## Aim of the exercise
Will you quote precisely the lines that run from the top of the material below to the line containing "D2: diode (A", both ends included?

## Data for processing
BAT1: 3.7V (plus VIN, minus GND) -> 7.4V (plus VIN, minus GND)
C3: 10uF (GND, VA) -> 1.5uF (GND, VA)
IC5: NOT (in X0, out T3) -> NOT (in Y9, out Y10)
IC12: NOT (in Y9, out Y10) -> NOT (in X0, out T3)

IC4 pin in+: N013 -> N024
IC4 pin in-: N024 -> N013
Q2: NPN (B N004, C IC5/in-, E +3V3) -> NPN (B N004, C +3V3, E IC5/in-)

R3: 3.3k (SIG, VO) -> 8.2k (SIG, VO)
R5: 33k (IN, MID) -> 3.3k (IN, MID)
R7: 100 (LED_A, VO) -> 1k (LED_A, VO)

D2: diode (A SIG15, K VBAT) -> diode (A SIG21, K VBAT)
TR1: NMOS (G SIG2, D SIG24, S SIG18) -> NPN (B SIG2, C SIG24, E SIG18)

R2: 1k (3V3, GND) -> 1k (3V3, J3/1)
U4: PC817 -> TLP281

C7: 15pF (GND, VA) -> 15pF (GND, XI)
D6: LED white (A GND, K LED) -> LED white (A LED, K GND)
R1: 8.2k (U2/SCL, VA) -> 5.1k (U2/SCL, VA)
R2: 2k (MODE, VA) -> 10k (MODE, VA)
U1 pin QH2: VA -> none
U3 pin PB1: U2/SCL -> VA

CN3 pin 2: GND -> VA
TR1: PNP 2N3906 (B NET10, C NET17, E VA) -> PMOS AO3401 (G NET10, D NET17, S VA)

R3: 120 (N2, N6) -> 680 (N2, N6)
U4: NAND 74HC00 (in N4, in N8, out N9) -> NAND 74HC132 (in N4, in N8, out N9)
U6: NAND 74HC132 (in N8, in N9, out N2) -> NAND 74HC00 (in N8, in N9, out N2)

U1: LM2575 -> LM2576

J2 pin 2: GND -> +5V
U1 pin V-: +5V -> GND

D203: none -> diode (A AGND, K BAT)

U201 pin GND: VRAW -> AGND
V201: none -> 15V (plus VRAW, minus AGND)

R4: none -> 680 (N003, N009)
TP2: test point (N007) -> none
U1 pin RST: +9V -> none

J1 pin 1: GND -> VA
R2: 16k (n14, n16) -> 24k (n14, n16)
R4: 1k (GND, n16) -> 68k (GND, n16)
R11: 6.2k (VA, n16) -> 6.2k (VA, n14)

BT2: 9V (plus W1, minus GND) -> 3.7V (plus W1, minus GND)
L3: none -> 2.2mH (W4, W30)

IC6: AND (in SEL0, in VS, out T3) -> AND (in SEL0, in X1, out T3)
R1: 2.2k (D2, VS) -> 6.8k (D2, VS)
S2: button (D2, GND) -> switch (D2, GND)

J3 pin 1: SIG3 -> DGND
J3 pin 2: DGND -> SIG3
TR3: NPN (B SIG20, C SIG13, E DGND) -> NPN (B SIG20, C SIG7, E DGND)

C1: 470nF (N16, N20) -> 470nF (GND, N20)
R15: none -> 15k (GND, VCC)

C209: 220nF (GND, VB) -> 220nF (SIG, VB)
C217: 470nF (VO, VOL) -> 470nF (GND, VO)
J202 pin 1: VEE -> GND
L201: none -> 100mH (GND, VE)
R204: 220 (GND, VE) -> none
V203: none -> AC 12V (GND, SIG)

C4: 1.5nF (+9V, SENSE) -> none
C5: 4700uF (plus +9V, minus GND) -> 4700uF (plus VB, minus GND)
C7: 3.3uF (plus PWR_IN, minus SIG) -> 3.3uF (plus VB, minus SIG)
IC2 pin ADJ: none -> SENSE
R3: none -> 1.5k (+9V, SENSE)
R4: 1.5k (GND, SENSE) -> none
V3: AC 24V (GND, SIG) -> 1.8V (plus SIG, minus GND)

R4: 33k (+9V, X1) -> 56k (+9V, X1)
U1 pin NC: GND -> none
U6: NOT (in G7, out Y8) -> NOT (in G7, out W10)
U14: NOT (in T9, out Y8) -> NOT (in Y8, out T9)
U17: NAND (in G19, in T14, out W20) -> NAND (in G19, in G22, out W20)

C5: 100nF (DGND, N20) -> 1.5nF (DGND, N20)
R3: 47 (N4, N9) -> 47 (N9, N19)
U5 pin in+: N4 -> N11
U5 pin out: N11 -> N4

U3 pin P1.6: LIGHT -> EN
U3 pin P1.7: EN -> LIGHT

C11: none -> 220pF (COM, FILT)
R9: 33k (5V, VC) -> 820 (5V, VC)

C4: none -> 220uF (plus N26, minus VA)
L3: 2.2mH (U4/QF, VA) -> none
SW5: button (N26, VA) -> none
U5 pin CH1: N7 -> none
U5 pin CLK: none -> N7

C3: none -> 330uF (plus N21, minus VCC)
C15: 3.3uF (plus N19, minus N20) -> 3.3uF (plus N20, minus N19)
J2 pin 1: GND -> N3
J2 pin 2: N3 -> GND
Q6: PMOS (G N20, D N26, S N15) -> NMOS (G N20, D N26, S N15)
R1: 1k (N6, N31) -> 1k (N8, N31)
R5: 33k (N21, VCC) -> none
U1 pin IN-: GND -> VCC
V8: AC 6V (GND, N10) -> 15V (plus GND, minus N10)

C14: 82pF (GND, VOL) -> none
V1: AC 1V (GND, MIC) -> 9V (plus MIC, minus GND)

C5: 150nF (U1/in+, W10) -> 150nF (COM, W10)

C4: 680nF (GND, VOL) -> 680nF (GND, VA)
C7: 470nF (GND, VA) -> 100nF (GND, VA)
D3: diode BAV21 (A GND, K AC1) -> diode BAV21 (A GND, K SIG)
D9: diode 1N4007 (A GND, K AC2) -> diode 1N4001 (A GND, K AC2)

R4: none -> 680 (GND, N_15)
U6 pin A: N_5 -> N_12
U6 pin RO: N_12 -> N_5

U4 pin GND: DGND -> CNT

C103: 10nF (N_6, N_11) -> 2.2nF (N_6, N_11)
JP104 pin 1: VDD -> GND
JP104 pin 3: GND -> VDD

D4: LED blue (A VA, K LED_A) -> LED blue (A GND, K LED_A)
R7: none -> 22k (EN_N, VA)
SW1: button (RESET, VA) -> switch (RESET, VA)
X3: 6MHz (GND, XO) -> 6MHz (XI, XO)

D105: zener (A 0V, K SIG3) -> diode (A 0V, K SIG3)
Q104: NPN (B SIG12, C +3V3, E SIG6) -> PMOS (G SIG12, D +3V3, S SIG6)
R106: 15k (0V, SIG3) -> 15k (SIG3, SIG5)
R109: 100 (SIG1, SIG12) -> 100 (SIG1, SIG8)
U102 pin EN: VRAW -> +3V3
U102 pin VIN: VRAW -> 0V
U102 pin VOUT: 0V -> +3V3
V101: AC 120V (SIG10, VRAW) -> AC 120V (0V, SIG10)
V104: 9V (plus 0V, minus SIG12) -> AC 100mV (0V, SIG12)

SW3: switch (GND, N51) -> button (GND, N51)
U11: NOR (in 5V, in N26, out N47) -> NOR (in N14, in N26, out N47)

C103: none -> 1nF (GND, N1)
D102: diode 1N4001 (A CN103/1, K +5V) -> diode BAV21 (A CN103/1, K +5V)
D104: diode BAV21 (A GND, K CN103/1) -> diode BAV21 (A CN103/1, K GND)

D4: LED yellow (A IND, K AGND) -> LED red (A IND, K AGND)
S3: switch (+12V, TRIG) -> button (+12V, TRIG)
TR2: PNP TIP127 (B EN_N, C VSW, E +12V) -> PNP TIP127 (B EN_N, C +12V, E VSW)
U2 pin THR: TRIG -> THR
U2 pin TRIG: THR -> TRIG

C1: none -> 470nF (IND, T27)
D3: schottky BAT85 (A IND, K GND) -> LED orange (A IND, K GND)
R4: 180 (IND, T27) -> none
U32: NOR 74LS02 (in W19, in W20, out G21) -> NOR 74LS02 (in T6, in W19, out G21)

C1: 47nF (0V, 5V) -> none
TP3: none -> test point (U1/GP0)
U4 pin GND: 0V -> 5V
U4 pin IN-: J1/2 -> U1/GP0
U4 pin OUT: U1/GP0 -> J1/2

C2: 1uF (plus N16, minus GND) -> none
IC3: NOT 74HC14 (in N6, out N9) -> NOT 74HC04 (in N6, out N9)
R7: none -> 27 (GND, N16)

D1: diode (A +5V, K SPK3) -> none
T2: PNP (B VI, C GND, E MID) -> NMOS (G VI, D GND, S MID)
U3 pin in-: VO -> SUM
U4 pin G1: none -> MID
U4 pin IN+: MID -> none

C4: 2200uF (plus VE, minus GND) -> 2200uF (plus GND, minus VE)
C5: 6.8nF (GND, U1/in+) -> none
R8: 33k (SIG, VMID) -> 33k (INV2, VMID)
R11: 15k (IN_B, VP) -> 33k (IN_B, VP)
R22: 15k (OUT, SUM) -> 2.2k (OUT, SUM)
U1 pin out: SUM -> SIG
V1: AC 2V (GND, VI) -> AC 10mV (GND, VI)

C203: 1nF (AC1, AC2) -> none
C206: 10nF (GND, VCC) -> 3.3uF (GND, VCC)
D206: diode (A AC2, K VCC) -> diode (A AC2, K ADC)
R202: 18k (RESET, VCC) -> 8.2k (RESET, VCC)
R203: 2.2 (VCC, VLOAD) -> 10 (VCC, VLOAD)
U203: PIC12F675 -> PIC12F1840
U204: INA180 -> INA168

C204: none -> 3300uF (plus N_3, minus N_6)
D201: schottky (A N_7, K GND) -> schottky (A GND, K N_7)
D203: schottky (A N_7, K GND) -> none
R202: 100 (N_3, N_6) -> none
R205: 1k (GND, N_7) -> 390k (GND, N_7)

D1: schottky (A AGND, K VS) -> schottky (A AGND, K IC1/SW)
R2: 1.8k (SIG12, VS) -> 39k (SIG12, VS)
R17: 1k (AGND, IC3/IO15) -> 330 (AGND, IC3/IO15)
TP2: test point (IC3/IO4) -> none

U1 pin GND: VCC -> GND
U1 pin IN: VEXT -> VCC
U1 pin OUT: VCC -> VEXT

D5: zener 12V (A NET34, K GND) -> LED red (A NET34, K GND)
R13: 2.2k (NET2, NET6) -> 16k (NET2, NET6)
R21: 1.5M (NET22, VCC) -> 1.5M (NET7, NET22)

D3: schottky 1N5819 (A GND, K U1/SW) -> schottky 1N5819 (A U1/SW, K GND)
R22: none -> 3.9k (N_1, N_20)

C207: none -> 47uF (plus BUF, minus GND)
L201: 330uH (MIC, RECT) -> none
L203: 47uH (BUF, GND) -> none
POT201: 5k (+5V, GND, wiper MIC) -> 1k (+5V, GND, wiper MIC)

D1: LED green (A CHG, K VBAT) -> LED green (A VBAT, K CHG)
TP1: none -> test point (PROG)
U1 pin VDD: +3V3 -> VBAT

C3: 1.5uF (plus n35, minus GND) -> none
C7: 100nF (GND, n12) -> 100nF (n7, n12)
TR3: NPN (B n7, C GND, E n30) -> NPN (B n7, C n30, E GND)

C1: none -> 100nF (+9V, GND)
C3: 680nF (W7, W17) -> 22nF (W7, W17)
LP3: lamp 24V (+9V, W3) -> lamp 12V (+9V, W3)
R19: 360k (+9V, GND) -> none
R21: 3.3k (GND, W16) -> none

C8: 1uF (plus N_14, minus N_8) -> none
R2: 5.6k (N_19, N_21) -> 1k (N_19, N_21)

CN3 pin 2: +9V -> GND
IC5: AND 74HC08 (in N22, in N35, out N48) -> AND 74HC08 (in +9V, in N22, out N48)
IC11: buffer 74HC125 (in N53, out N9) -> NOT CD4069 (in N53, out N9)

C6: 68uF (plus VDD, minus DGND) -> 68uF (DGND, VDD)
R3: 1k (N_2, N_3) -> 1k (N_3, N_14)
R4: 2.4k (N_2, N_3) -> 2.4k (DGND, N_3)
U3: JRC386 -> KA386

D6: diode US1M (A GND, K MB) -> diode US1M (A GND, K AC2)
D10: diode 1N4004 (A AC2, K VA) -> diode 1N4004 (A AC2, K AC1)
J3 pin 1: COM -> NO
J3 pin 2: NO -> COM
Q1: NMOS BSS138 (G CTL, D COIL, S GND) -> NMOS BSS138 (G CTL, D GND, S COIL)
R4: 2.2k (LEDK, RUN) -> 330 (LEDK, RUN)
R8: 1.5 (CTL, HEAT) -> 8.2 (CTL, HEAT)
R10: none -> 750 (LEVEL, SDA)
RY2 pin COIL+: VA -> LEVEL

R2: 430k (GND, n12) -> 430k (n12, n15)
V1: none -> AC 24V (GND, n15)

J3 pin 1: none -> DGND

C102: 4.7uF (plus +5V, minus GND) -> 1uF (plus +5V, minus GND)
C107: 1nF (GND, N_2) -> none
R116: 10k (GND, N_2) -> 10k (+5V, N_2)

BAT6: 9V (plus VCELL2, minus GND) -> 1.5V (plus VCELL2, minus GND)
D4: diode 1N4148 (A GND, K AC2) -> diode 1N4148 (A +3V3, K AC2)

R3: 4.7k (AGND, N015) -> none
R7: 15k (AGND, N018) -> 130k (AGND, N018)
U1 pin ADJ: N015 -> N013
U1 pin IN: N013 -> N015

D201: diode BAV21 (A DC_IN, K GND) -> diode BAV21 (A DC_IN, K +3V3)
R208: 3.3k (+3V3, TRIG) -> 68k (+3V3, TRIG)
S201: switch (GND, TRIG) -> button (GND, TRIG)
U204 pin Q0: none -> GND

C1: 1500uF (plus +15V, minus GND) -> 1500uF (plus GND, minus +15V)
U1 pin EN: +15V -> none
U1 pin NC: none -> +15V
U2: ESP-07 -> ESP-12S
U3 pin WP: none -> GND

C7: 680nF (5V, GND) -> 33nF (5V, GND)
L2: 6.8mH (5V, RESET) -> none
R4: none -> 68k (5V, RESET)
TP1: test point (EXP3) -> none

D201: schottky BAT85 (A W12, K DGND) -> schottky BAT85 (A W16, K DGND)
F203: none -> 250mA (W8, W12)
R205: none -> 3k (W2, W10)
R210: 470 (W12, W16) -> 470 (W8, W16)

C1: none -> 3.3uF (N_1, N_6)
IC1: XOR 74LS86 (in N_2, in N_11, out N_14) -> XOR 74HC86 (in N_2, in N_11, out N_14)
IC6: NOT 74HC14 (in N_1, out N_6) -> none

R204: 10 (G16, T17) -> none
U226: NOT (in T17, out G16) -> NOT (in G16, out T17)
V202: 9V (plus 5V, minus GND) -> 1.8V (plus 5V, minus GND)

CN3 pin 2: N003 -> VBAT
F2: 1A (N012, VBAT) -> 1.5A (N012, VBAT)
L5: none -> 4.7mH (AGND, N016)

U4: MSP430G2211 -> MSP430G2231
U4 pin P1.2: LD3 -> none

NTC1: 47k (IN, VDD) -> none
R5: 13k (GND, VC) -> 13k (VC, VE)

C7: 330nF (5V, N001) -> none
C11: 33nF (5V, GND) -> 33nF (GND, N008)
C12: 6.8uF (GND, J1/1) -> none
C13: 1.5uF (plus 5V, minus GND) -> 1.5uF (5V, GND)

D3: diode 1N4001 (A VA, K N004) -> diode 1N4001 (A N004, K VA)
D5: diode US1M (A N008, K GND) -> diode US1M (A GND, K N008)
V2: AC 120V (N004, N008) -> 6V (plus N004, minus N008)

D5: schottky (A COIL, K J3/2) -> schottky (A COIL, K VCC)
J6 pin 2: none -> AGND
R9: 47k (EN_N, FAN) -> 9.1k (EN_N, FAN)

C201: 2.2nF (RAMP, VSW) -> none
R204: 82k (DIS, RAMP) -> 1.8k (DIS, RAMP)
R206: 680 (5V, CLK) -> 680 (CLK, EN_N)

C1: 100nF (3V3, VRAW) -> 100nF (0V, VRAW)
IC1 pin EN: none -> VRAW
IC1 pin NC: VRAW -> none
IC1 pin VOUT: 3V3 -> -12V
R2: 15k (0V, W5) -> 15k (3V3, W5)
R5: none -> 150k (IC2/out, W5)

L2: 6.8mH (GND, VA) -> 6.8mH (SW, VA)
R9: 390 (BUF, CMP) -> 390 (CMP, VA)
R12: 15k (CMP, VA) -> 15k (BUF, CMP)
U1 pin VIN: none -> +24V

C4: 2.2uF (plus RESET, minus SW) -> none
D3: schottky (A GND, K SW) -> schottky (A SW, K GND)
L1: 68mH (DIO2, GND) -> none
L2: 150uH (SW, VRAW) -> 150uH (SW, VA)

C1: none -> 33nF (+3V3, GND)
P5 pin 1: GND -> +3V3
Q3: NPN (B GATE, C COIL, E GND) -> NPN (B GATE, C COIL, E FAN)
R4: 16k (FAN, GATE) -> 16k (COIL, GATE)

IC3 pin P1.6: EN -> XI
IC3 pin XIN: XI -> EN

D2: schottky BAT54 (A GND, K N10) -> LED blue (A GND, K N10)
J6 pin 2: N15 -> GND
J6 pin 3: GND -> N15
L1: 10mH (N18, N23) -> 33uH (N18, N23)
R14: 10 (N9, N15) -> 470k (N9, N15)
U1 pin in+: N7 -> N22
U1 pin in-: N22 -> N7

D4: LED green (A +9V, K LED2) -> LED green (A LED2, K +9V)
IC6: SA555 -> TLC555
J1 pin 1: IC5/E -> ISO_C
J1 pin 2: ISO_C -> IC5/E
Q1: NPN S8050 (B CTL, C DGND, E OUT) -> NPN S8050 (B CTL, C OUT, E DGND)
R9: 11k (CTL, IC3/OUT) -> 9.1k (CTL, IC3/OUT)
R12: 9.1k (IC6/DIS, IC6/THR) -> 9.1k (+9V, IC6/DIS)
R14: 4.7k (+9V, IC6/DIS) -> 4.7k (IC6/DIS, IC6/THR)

## Completed exercise
BAT1: 3.7V (plus VIN, minus GND) -> 7.4V (plus VIN, minus GND)
C3: 10uF (GND, VA) -> 1.5uF (GND, VA)
IC5: NOT (in X0, out T3) -> NOT (in Y9, out Y10)
IC12: NOT (in Y9, out Y10) -> NOT (in X0, out T3)

IC4 pin in+: N013 -> N024
IC4 pin in-: N024 -> N013
Q2: NPN (B N004, C IC5/in-, E +3V3) -> NPN (B N004, C +3V3, E IC5/in-)

R3: 3.3k (SIG, VO) -> 8.2k (SIG, VO)
R5: 33k (IN, MID) -> 3.3k (IN, MID)
R7: 100 (LED_A, VO) -> 1k (LED_A, VO)

D2: diode (A SIG15, K VBAT) -> diode (A SIG21, K VBAT)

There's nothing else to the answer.